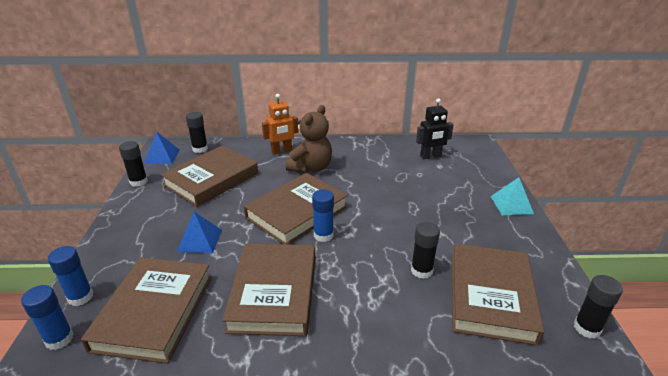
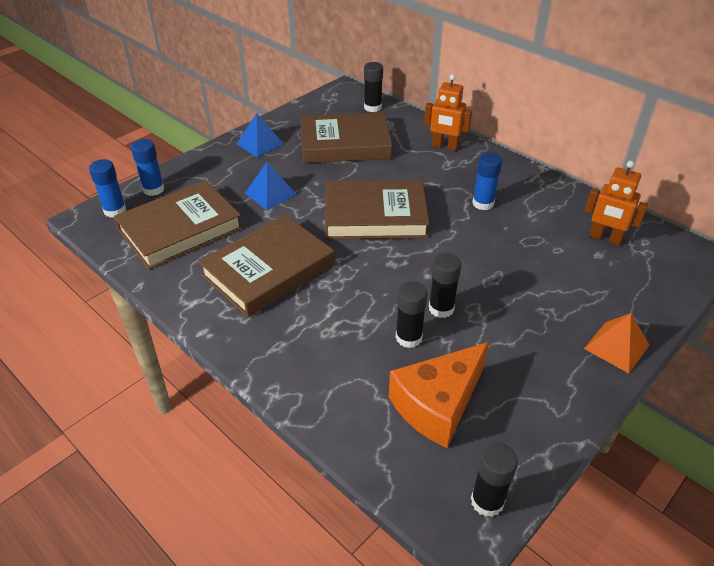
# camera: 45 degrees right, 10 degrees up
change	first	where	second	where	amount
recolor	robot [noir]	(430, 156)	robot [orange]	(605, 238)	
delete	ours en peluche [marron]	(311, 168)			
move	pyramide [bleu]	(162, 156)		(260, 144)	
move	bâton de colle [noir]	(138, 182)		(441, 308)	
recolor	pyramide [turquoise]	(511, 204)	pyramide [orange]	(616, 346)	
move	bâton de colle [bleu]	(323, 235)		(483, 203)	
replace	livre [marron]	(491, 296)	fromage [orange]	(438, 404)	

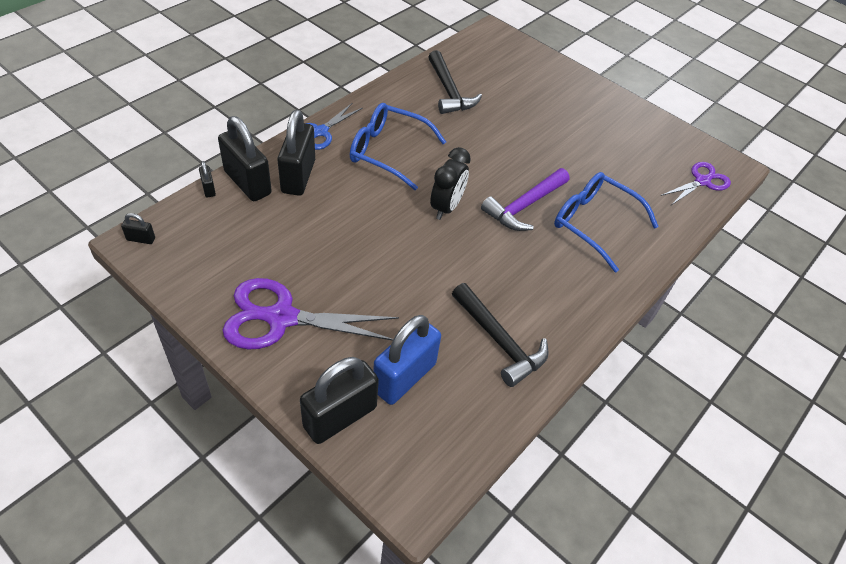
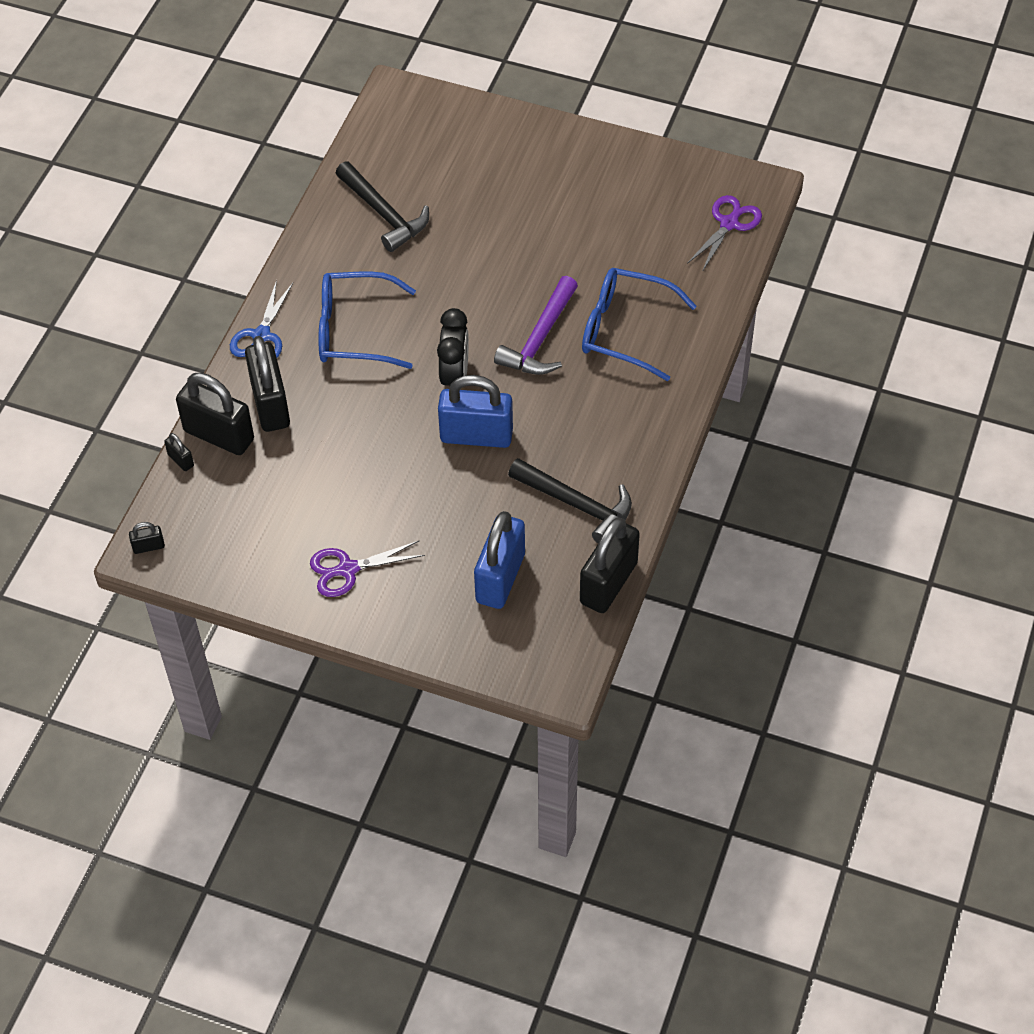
# camera: 15 degrees left, 5 degrees up
change	first	where	second	where	amount
resize	ciseaux [violet]	(280, 318)		(347, 569)	x0.61
move	cadenas [noir]	(340, 417)		(608, 583)	
insert			cadenas [bleu]	(476, 436)	

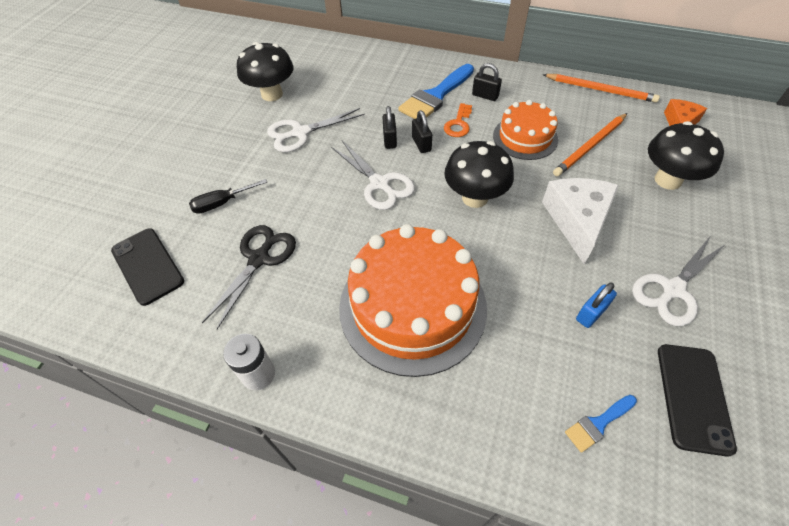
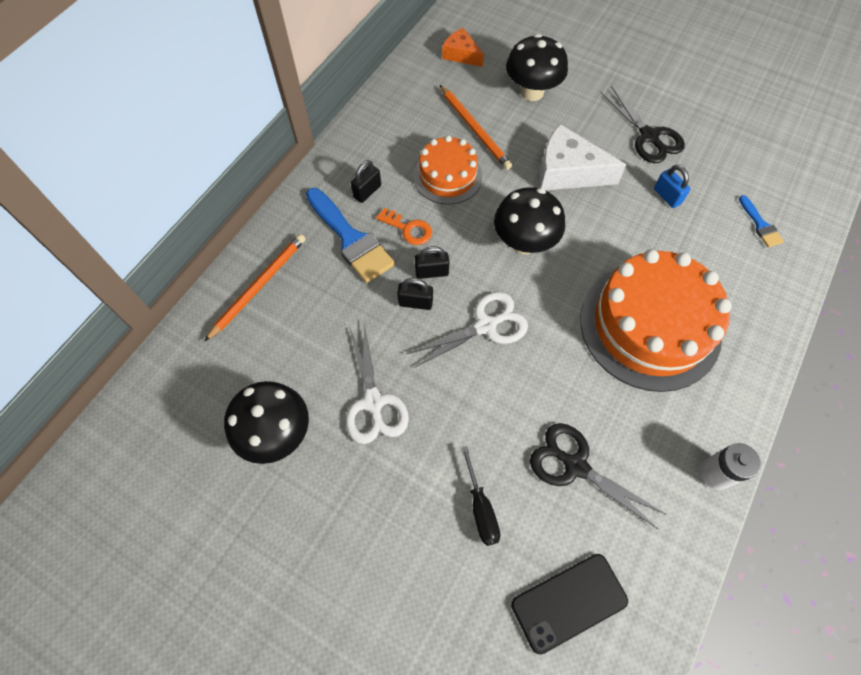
# camera: 80 degrees left, 10 degrees up
change	first	where	second	where	amount
move	crayon [orange]	(600, 90)		(259, 286)	
recolor	ciseaux [blanc]	(672, 289)	ciseaux [noir]	(649, 136)	
delete	téléphone [noir]	(693, 397)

• _Work order_: Omitting all pictures, set the listing down exactly.

• _Written response_:
# camera: 45 degrees right, 10 degrees up
change	first	where	second	where	amount
recolor	robot [noir]	(430, 156)	robot [orange]	(605, 238)	
delete	ours en peluche [marron]	(311, 168)			
move	pyramide [bleu]	(162, 156)		(260, 144)	
move	bâton de colle [noir]	(138, 182)		(441, 308)	
recolor	pyramide [turquoise]	(511, 204)	pyramide [orange]	(616, 346)	
move	bâton de colle [bleu]	(323, 235)		(483, 203)	
replace	livre [marron]	(491, 296)	fromage [orange]	(438, 404)	

# camera: 15 degrees left, 5 degrees up
change	first	where	second	where	amount
resize	ciseaux [violet]	(280, 318)		(347, 569)	x0.61
move	cadenas [noir]	(340, 417)		(608, 583)	
insert			cadenas [bleu]	(476, 436)	

# camera: 80 degrees left, 10 degrees up
change	first	where	second	where	amount
move	crayon [orange]	(600, 90)		(259, 286)	
recolor	ciseaux [blanc]	(672, 289)	ciseaux [noir]	(649, 136)	
delete	téléphone [noir]	(693, 397)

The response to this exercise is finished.